Copy out every line in the entries below that includes "black".
>>>>>
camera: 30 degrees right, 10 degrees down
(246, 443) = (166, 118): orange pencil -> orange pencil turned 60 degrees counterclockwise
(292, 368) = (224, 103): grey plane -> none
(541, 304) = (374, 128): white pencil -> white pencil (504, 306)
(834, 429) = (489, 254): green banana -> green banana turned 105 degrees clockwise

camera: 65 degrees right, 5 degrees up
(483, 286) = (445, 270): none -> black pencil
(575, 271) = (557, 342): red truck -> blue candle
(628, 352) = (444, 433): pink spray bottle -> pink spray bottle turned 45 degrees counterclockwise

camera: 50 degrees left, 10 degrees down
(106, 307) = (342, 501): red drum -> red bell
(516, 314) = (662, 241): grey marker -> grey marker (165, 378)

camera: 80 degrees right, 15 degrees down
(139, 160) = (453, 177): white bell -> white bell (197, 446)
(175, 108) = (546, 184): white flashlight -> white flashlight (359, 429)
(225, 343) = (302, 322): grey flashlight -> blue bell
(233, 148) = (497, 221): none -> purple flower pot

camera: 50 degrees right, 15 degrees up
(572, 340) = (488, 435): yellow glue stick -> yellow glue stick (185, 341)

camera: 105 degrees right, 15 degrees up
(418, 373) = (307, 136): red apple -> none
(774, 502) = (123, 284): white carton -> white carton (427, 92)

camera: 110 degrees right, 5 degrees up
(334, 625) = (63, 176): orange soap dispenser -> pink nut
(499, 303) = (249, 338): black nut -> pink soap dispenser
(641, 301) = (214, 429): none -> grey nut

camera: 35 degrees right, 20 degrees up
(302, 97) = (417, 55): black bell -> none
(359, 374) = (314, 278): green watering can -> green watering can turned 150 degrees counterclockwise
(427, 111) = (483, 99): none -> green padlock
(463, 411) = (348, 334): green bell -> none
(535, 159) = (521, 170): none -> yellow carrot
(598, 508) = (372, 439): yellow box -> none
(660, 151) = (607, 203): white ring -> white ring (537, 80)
<<<<<
=== RESULT OF THE TASK ===
(483, 286) = (445, 270): none -> black pencil
(499, 303) = (249, 338): black nut -> pink soap dispenser
(302, 97) = (417, 55): black bell -> none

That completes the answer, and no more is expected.